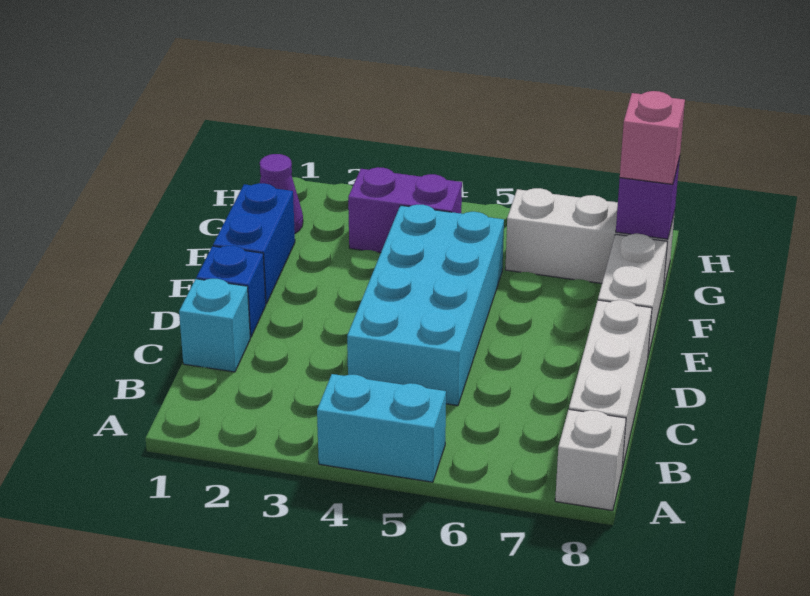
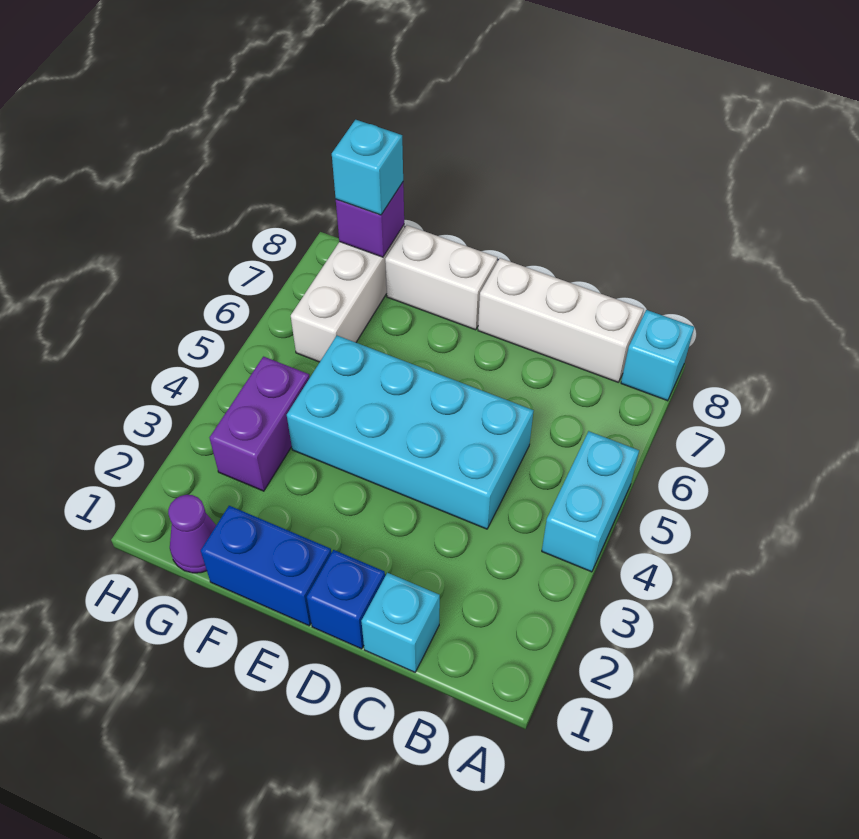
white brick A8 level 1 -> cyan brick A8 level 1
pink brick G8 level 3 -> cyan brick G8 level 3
...
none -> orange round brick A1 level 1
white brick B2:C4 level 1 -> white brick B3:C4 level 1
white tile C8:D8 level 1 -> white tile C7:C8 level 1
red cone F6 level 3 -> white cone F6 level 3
==
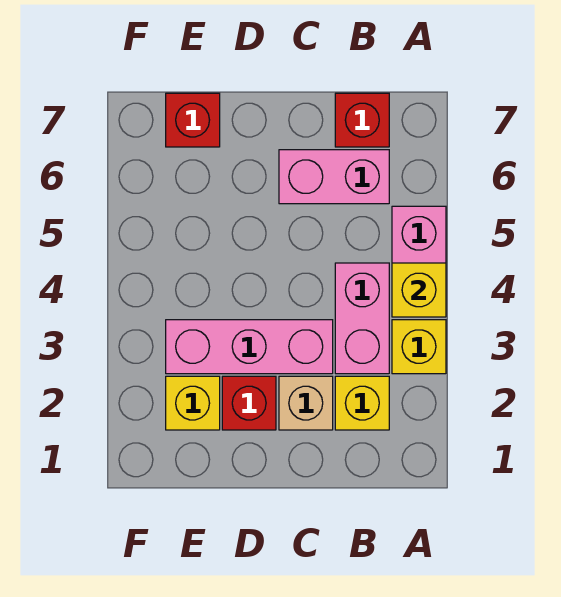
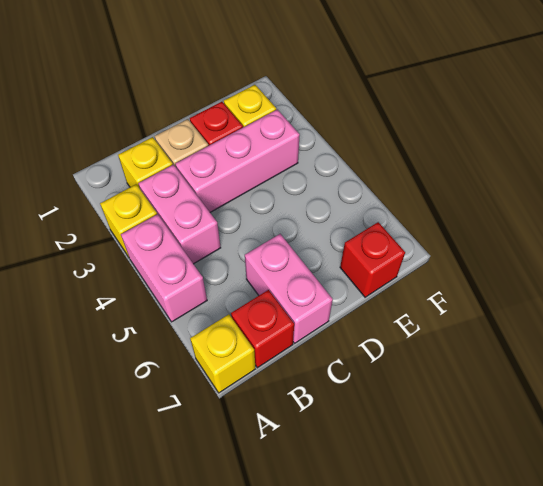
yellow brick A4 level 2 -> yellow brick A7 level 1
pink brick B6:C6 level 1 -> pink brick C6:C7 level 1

**Exercise aim**
Whenever the string "cyan" turns up in a line of the material, that line counts; say how many such lines there are, giving the number only.

**Response**
2